» Problem to work on
Leave every image behind and restate the data word for word.

(Exercise data begins)

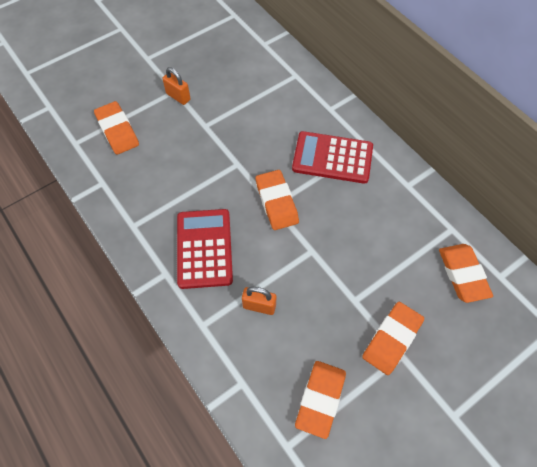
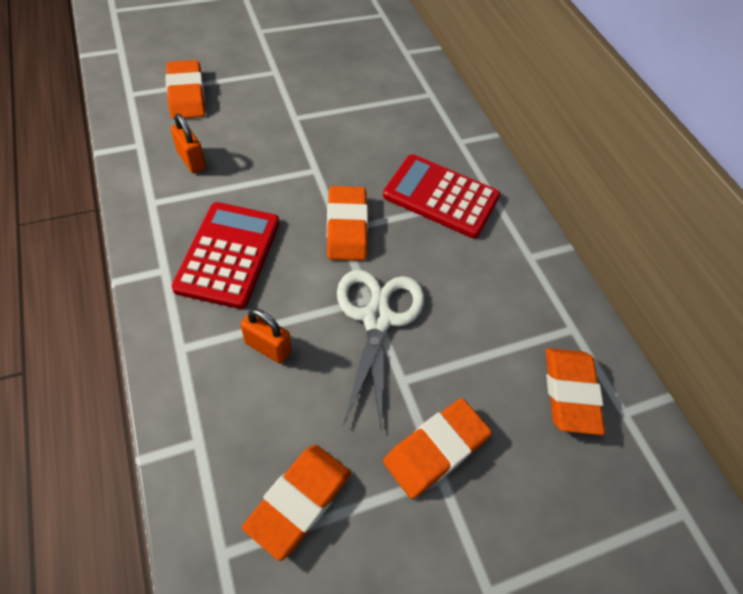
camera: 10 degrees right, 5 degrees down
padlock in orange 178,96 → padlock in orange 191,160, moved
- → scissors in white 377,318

(Exercise data ends)

» Reply to the exercise
camera: 10 degrees right, 5 degrees down
padlock in orange 178,96 → padlock in orange 191,160, moved
- → scissors in white 377,318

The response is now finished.